----- Listed records

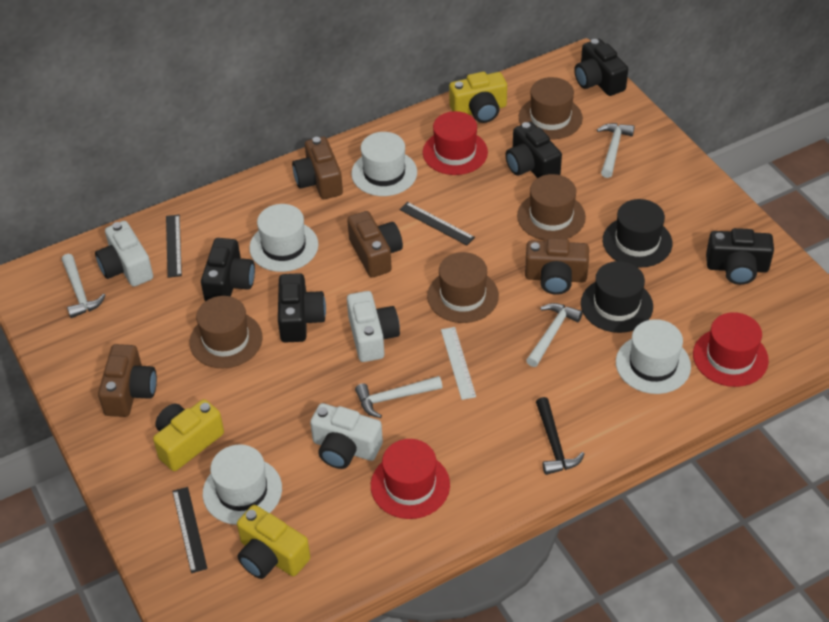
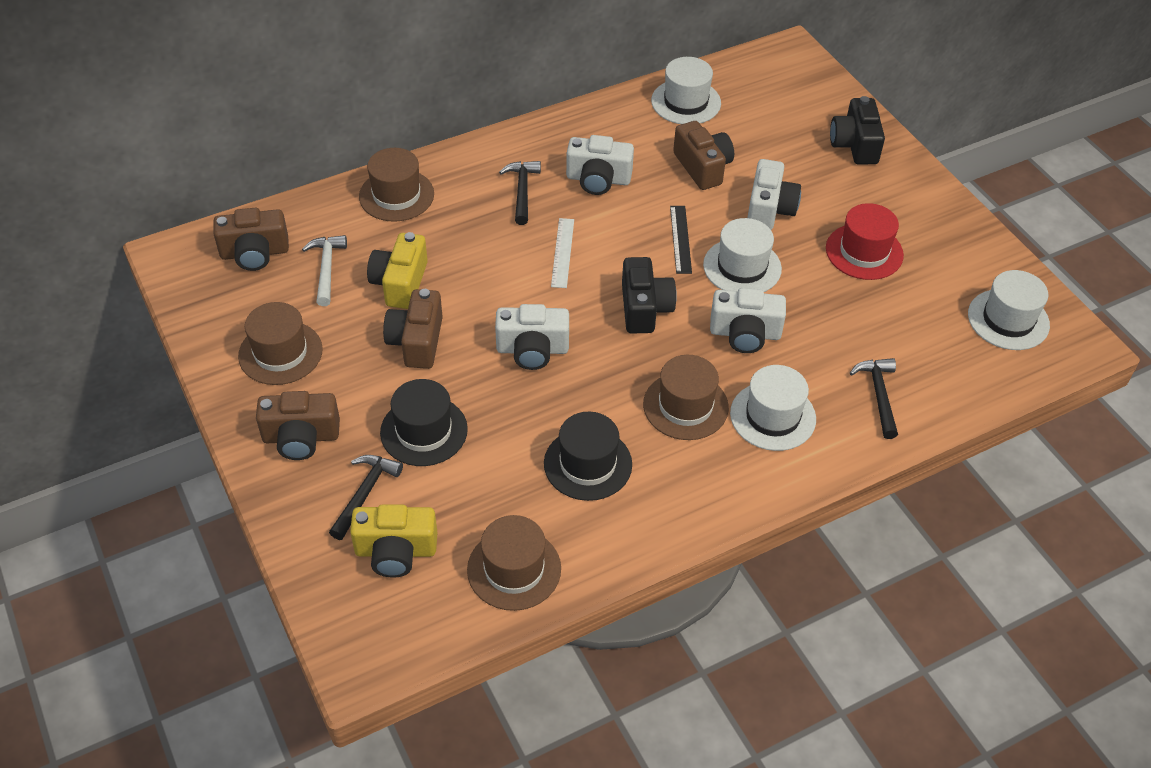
black camera: 5 -> 2
black hammer: 1 -> 3
black ruler: 3 -> 1
red hat: 3 -> 1
white camera: 3 -> 4
white hammer: 4 -> 1
yellow camera: 3 -> 2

----------

#### What is required
Exactly the lines from the one containing "white camera: 3 -> 4" to the final line of the entries must be restated, and no others.

#### Answer to this task
white camera: 3 -> 4
white hammer: 4 -> 1
yellow camera: 3 -> 2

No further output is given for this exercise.